[Activity]
Begin the copy at the line containing "(393, 273) = (300, 272): red" in the data below and end it at the line containing "(507, 207) = (464, 271): orange", keeping each line exact and leaving out pictures.

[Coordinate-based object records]
BEGIN

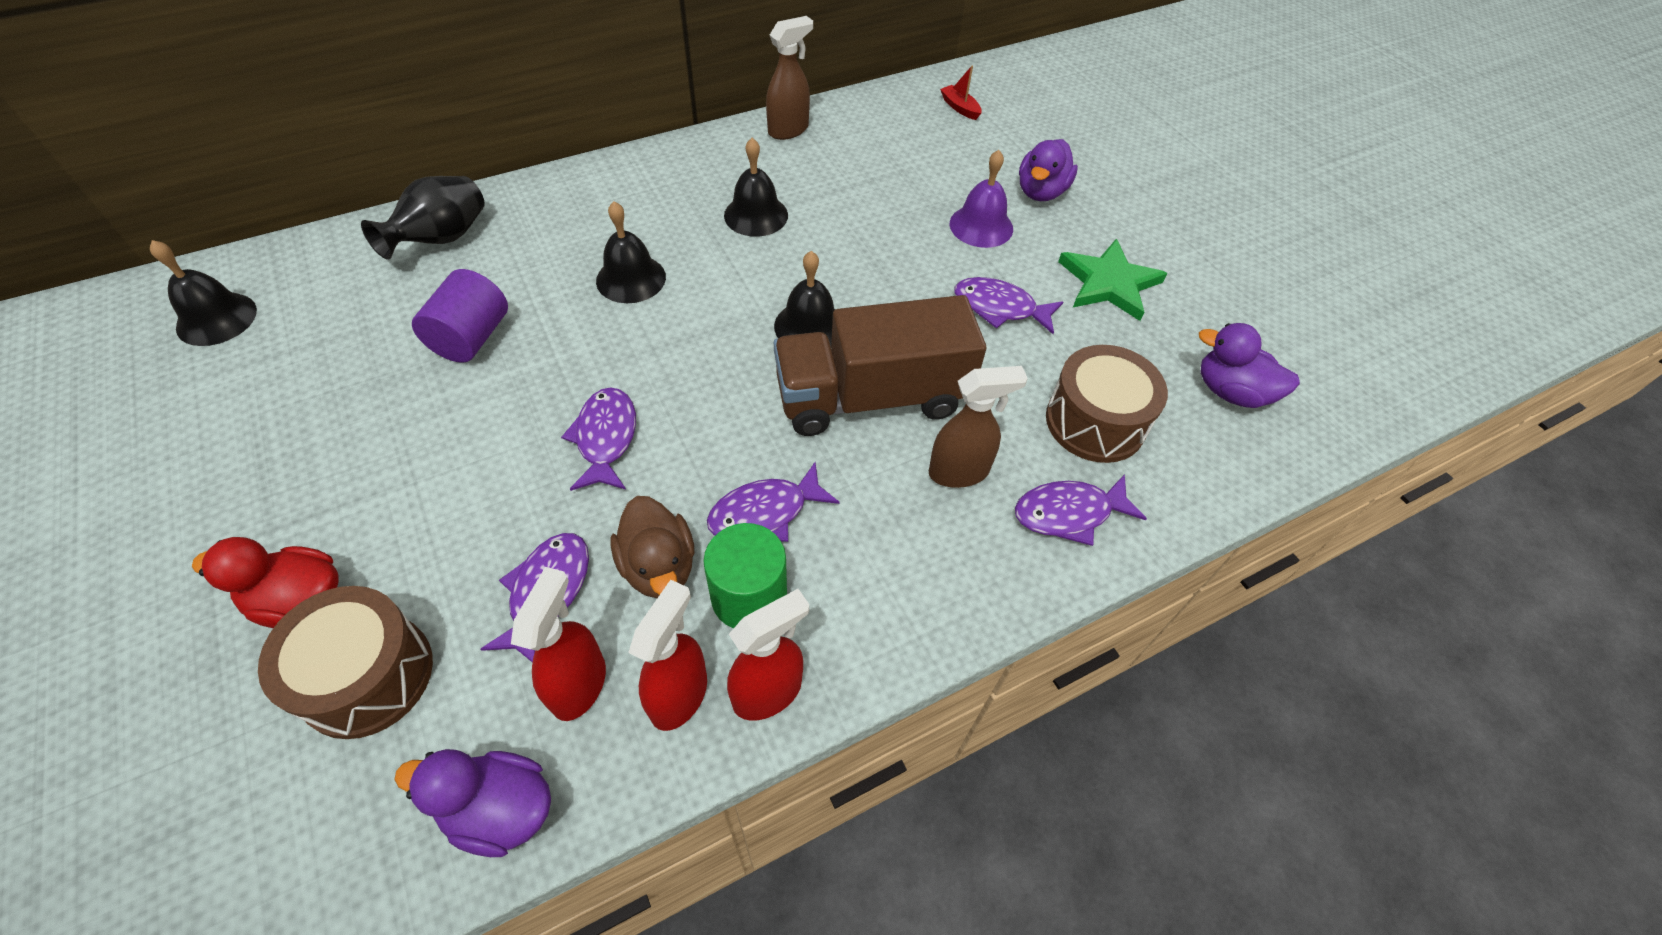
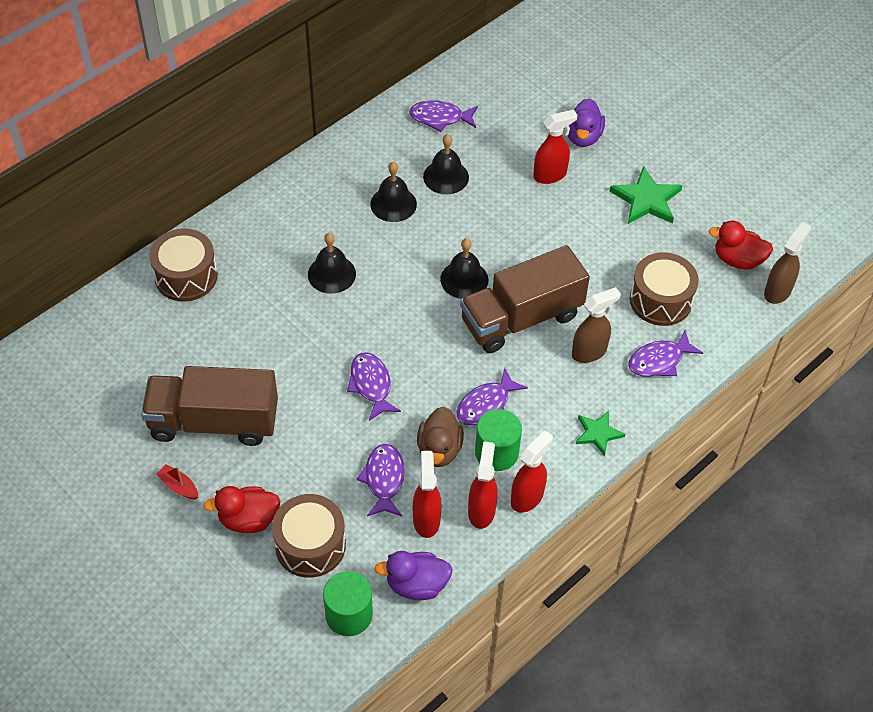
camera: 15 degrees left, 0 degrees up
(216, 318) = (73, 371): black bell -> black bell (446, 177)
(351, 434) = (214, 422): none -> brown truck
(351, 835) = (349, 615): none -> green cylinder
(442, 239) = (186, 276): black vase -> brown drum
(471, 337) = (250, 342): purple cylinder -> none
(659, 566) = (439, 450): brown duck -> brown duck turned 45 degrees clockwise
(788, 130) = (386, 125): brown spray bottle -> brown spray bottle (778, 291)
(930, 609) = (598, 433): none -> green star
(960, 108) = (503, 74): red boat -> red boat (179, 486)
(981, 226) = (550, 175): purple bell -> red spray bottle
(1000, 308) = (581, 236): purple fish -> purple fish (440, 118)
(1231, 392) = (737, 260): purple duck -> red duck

END
BEGIN

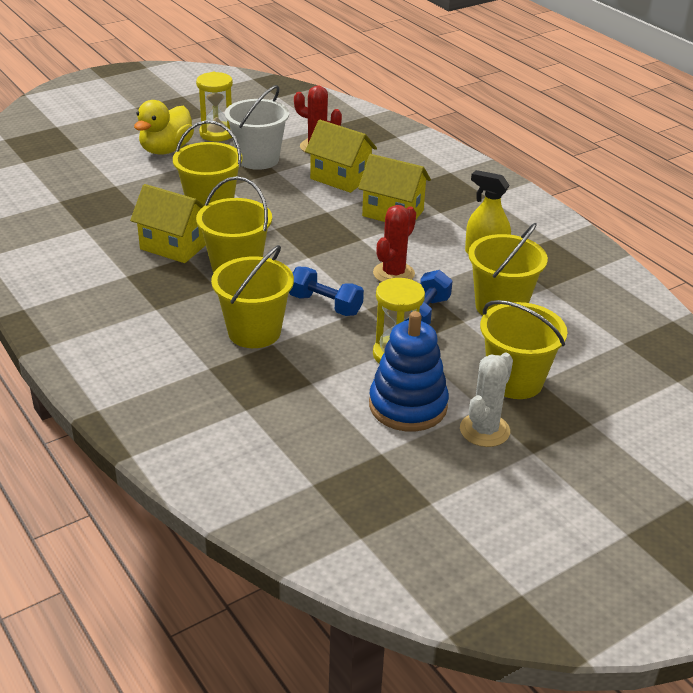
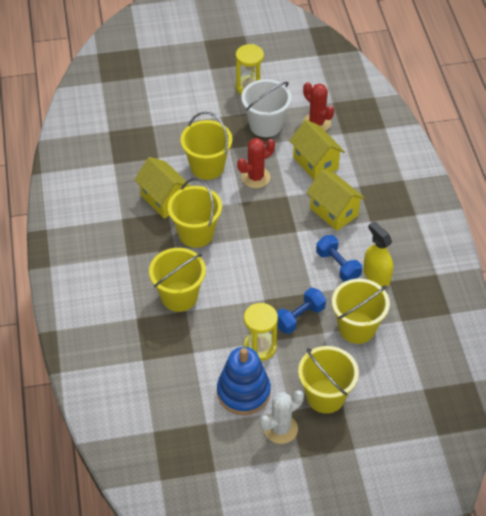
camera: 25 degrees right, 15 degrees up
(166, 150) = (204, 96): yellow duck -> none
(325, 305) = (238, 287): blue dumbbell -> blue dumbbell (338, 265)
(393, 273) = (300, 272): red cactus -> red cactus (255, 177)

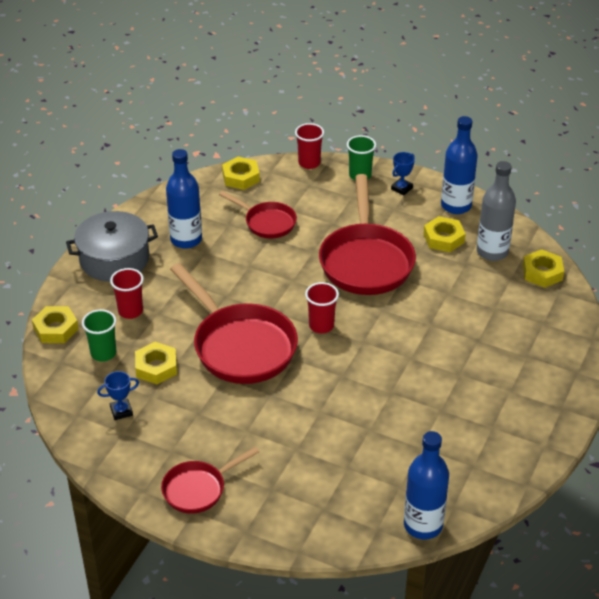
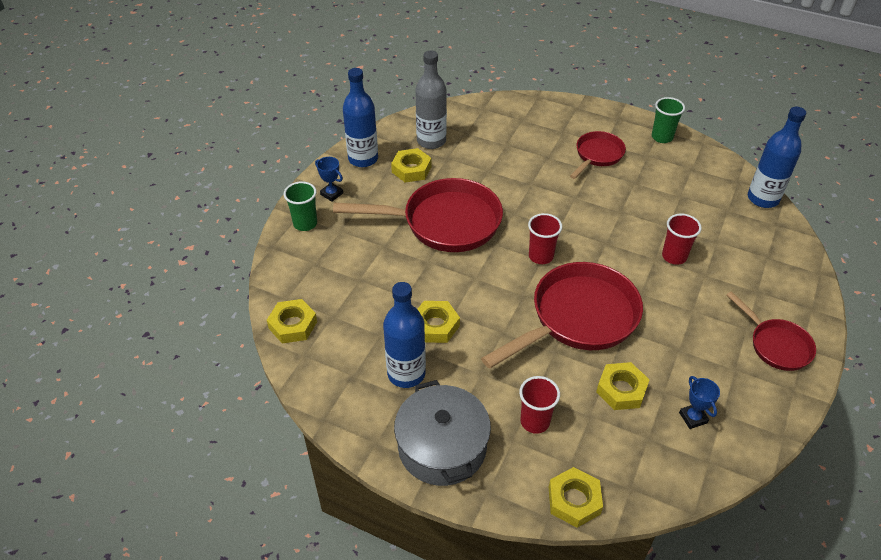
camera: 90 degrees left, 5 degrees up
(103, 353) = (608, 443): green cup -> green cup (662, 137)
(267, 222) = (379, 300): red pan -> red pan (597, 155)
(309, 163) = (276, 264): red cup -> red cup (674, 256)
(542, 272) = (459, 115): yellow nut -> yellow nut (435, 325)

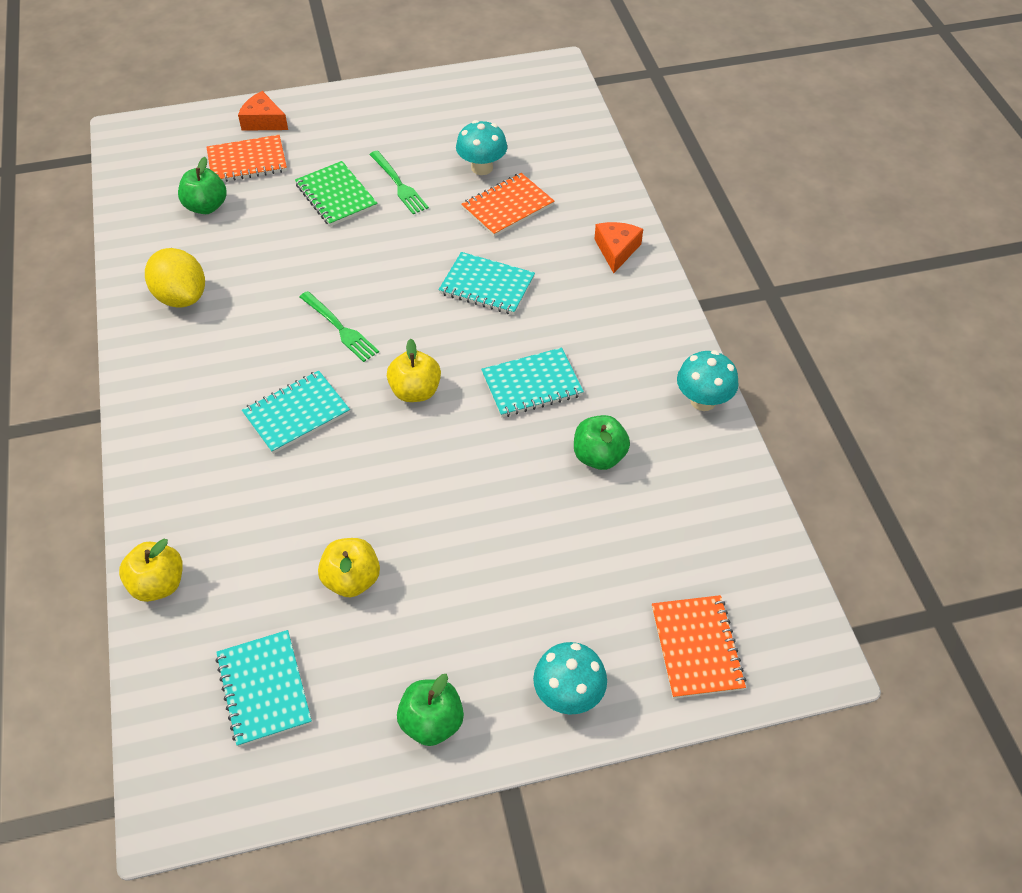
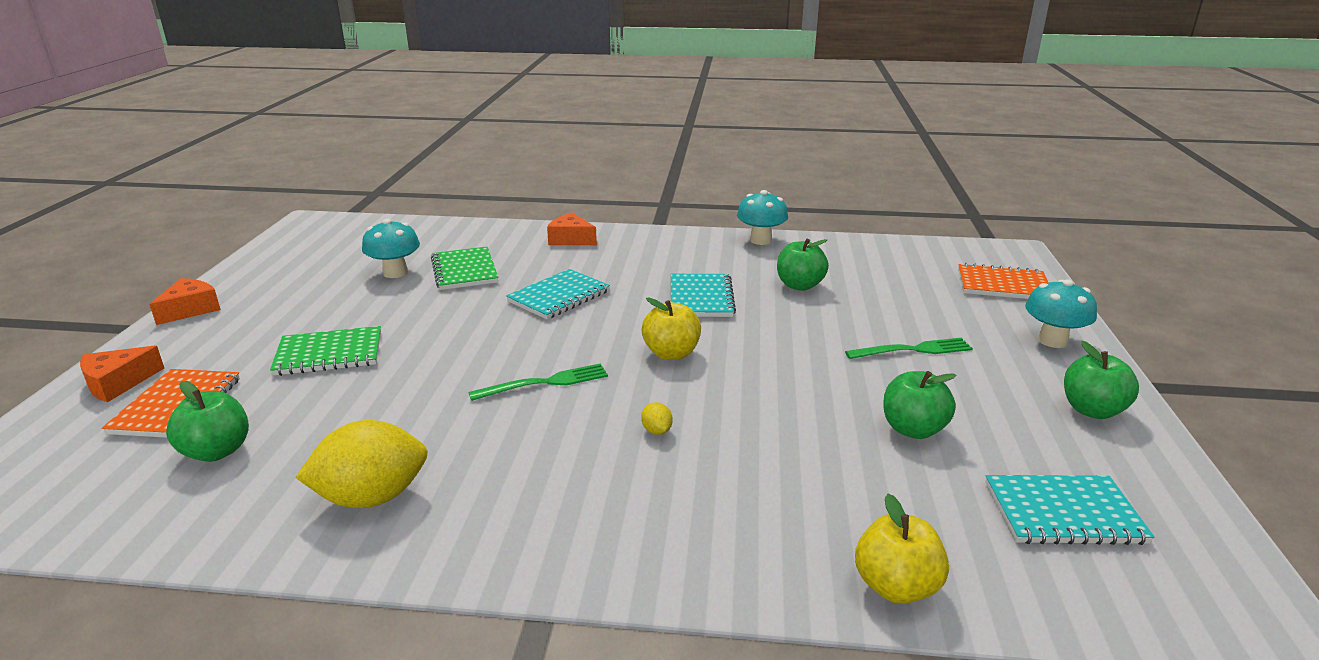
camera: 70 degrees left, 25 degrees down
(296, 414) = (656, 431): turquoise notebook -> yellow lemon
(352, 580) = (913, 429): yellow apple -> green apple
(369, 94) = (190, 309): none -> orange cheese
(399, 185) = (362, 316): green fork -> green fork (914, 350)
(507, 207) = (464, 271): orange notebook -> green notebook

END

[Written response]
(393, 273) = (300, 272): red cactus -> red cactus (255, 177)

camera: 90 degrees left, 5 degrees up
(103, 353) = (608, 443): green cup -> green cup (662, 137)
(267, 222) = (379, 300): red pan -> red pan (597, 155)
(309, 163) = (276, 264): red cup -> red cup (674, 256)
(542, 272) = (459, 115): yellow nut -> yellow nut (435, 325)

camera: 70 degrees left, 25 degrees down
(296, 414) = (656, 431): turquoise notebook -> yellow lemon
(352, 580) = (913, 429): yellow apple -> green apple
(369, 94) = (190, 309): none -> orange cheese
(399, 185) = (362, 316): green fork -> green fork (914, 350)
(507, 207) = (464, 271): orange notebook -> green notebook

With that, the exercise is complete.